BEGIN Dataset extract
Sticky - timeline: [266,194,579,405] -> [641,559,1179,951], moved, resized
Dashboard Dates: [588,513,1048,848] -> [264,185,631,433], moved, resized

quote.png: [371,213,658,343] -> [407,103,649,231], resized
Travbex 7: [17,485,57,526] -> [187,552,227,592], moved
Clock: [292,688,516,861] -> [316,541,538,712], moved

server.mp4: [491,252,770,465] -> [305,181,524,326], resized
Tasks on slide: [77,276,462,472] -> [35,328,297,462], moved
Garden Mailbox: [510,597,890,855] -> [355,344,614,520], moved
END Dataset extract
## Problem to solve
Look back at the records above. Repeat all of them exactly.

## Response
Sticky - timeline: [266,194,579,405] -> [641,559,1179,951], moved, resized
Dashboard Dates: [588,513,1048,848] -> [264,185,631,433], moved, resized

quote.png: [371,213,658,343] -> [407,103,649,231], resized
Travbex 7: [17,485,57,526] -> [187,552,227,592], moved
Clock: [292,688,516,861] -> [316,541,538,712], moved

server.mp4: [491,252,770,465] -> [305,181,524,326], resized
Tasks on slide: [77,276,462,472] -> [35,328,297,462], moved
Garden Mailbox: [510,597,890,855] -> [355,344,614,520], moved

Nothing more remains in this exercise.